**HOW TO COMPLETE THIS TASK**
Lines from the one containing "(224, 206) = (537, 285): orange" through the last line of the data below are to be returned exactly; leave out the rest.

**DATA SECTION**
========
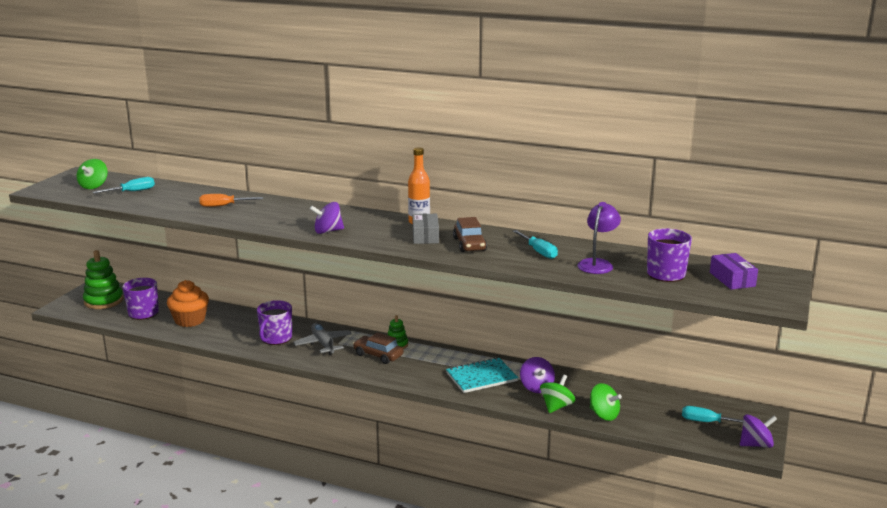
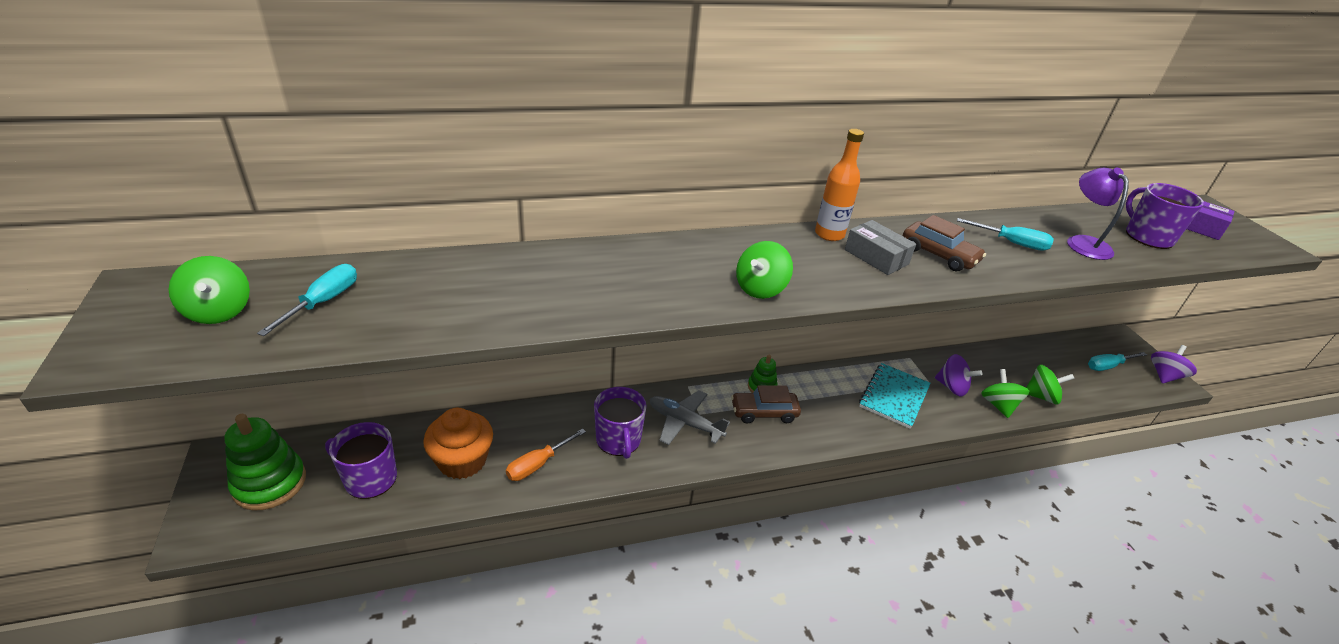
camera: 40 degrees left, 15 degrees up
(224, 206) = (537, 285): orange screwdriver -> orange screwdriver (538, 464)
(328, 231) = (760, 288): purple spinning top -> green spinning top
========
**RESULT**
(224, 206) = (537, 285): orange screwdriver -> orange screwdriver (538, 464)
(328, 231) = (760, 288): purple spinning top -> green spinning top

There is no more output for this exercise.